(Collected data)
*-*-*

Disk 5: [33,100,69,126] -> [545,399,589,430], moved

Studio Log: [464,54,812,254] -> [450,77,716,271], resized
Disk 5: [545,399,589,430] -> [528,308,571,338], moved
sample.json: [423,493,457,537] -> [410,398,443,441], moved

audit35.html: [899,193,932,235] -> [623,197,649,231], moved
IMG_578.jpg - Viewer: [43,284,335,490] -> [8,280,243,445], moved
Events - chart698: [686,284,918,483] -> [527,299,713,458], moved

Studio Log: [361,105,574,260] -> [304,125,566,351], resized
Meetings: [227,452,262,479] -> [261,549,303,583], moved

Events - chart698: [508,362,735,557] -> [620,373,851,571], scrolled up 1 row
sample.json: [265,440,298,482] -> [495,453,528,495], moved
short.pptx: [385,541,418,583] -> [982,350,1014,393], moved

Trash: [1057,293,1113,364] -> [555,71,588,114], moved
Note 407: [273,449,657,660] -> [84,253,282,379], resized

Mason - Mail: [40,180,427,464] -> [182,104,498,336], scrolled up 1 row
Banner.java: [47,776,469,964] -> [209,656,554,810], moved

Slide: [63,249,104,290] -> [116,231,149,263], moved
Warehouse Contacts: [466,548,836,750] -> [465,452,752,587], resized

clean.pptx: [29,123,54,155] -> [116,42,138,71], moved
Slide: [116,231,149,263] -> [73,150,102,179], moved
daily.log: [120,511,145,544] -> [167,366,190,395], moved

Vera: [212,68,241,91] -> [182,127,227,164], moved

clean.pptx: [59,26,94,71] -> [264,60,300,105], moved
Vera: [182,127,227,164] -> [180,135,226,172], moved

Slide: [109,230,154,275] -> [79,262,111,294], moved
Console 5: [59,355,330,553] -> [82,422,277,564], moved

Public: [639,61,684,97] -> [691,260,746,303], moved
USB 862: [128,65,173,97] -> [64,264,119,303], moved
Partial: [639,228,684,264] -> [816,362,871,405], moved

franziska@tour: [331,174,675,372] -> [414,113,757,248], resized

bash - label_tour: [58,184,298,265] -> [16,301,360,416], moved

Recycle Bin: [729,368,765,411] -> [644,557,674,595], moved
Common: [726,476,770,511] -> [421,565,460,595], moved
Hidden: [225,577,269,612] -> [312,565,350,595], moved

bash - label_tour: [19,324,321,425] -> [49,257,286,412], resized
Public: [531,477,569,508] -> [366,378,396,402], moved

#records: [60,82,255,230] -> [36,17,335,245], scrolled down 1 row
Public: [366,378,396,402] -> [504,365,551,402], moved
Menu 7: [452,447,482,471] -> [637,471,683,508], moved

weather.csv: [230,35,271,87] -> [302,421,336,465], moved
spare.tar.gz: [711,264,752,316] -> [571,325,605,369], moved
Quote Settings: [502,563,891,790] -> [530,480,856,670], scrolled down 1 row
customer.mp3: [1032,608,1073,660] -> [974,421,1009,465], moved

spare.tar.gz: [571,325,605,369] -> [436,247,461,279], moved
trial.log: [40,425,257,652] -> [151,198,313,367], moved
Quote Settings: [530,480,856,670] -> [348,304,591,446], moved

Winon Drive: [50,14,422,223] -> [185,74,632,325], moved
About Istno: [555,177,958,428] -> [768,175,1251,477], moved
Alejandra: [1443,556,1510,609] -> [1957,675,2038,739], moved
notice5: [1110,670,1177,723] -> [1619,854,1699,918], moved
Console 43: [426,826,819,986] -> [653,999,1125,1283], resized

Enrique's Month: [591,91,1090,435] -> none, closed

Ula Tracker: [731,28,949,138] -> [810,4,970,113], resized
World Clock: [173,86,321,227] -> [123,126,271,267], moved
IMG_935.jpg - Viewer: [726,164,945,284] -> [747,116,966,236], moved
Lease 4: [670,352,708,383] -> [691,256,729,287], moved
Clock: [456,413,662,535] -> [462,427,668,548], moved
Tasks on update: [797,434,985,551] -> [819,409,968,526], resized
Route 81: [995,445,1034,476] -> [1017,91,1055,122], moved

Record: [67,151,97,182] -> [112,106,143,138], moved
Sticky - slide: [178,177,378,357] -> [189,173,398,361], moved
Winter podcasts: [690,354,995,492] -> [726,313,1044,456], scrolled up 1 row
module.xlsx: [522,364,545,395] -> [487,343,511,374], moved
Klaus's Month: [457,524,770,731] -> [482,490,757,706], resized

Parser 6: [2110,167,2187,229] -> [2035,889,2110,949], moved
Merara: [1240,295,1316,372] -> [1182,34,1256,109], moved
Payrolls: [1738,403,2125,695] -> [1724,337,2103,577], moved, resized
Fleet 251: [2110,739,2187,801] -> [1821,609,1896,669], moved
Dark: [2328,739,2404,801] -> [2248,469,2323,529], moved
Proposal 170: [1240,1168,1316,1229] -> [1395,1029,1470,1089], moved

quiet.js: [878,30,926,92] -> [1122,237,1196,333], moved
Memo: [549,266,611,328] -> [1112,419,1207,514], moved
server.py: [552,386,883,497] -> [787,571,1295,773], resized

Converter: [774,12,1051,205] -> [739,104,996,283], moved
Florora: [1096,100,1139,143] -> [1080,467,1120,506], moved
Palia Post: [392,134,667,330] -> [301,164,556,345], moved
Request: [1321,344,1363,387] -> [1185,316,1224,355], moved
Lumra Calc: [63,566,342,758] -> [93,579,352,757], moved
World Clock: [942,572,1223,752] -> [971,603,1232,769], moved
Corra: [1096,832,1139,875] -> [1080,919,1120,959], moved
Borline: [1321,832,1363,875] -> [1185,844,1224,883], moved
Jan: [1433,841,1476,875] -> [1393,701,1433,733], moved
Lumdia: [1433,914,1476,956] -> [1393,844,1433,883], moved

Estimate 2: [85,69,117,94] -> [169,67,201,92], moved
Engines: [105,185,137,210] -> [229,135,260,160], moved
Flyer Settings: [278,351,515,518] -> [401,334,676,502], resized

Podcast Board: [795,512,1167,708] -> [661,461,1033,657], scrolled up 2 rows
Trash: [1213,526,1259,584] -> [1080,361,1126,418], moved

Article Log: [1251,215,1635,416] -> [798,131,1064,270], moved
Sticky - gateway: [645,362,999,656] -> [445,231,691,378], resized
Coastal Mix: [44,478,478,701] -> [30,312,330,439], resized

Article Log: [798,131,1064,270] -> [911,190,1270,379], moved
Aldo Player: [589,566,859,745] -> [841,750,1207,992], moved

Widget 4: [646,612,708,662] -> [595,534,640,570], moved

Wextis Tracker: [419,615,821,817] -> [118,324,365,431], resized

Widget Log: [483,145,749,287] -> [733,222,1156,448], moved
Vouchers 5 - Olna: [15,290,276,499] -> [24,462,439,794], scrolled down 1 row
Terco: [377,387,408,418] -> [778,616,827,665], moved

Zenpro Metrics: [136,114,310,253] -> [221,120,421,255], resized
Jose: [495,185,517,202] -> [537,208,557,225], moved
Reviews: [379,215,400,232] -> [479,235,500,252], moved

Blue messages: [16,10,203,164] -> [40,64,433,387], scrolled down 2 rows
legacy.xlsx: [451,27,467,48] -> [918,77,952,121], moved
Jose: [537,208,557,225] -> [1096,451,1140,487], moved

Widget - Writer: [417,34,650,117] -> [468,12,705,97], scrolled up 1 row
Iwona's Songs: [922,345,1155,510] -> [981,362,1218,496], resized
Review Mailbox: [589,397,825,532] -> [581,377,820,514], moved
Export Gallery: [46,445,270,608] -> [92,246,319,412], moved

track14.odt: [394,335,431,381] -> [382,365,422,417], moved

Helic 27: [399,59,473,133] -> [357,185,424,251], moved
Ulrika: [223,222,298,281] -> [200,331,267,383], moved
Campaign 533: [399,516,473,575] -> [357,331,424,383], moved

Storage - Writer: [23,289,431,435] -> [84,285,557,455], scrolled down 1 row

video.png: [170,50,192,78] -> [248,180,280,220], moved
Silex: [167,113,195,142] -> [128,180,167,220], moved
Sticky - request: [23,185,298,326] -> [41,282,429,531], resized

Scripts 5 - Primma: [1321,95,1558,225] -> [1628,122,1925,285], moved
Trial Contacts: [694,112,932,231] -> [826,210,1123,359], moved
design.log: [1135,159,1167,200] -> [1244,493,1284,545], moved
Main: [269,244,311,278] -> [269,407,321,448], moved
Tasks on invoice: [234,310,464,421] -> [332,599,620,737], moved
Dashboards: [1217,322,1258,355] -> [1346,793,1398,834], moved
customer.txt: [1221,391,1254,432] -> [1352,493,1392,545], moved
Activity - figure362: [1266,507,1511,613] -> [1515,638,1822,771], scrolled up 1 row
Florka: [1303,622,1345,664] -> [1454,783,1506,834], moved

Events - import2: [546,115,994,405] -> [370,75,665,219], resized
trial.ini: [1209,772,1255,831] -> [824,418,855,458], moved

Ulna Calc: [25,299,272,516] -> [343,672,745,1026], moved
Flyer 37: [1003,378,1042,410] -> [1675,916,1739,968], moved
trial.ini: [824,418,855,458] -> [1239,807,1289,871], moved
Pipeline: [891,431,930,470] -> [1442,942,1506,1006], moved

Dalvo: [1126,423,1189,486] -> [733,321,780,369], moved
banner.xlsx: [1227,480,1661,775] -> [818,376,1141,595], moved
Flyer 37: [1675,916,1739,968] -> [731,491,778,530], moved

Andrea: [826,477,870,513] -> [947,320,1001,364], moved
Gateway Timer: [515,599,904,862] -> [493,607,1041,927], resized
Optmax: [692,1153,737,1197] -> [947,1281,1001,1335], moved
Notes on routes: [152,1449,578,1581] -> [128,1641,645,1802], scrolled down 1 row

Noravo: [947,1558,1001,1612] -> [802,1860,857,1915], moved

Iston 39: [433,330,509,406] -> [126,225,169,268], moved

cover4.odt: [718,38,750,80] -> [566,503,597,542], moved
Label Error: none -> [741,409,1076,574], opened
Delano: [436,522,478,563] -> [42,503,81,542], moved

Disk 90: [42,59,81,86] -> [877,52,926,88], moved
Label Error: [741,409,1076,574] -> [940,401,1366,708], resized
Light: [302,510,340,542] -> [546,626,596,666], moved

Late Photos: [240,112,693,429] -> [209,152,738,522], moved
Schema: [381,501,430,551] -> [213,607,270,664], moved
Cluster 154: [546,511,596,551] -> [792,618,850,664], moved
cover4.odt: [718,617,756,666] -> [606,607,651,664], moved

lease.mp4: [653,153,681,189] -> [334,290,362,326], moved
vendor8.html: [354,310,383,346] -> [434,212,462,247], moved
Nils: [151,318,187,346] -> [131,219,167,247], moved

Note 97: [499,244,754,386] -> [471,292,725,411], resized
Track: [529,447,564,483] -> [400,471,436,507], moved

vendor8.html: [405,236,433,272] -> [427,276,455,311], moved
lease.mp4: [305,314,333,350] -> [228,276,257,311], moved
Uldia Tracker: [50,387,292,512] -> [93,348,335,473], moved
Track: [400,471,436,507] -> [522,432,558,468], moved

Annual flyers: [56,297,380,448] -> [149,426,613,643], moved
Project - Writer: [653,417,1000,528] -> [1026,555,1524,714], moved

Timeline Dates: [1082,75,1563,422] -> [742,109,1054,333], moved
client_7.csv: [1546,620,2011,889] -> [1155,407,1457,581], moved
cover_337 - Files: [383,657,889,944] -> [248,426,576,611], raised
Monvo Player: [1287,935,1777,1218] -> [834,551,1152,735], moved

*-*-*

**TASK TO CARRY OUT:**
Report the number of lines above containing the string "Article" as your sole answer.

**ANSWER:**
2